### MATERIAL SUPPLIED
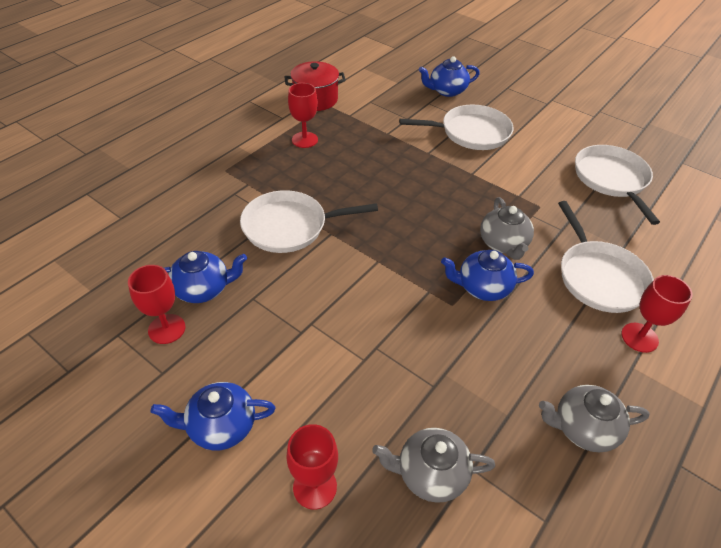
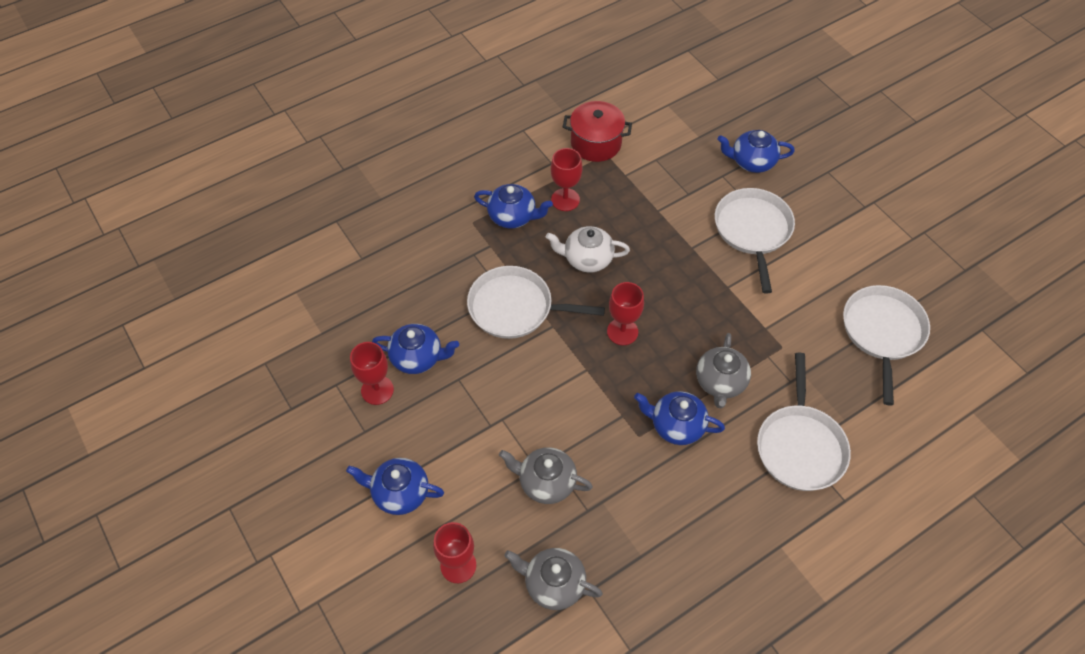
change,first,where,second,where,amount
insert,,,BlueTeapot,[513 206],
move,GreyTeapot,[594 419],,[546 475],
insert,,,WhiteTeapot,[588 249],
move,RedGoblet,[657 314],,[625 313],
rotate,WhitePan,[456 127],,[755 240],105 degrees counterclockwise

### EXERCISE
Copy out every line from the material above where the string "insert" turns up.

### RESPONSE TO THE EXERCISE
insert,,,BlueTeapot,[513 206],
insert,,,WhiteTeapot,[588 249],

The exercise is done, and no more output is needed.